→ What the task asks: Replace "brown rough bark" with "brown tree bark" in the lines of the listing starting at the line containing "Question: Which is" and ending at the line containing "Question: Does white". Give only those lines, with everything else unchanged.

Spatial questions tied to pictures

※

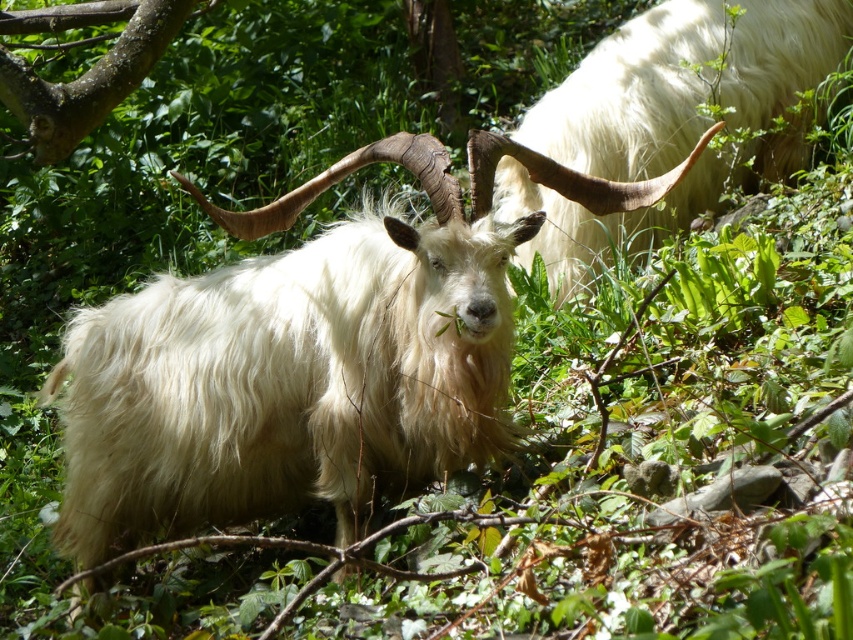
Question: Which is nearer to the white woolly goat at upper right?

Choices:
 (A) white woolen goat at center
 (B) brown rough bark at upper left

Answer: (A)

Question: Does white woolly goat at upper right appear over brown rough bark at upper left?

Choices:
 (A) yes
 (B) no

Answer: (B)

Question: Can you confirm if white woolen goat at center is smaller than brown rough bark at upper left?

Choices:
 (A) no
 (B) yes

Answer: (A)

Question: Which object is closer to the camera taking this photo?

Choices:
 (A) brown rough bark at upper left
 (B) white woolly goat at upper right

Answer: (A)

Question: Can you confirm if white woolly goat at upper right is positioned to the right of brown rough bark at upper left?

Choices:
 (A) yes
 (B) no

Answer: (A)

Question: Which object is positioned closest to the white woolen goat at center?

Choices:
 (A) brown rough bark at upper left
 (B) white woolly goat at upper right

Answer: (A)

※

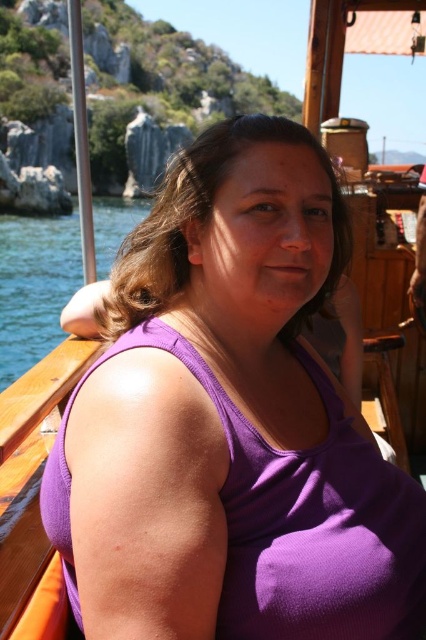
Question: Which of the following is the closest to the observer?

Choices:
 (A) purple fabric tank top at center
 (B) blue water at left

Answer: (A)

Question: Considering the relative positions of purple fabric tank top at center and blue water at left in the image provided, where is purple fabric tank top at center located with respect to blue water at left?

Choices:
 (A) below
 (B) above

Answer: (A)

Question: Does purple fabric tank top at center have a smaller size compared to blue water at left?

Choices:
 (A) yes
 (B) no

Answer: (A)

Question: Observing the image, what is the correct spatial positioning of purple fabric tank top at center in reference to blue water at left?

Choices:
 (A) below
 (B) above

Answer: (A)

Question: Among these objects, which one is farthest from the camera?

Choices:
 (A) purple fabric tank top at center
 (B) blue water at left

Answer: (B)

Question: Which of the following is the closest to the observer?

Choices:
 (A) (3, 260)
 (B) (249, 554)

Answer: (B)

※

→ Worked answer:
Question: Which is nearer to the white woolly goat at upper right?

Choices:
 (A) white woolen goat at center
 (B) brown tree bark at upper left

Answer: (A)

Question: Does white woolly goat at upper right appear over brown tree bark at upper left?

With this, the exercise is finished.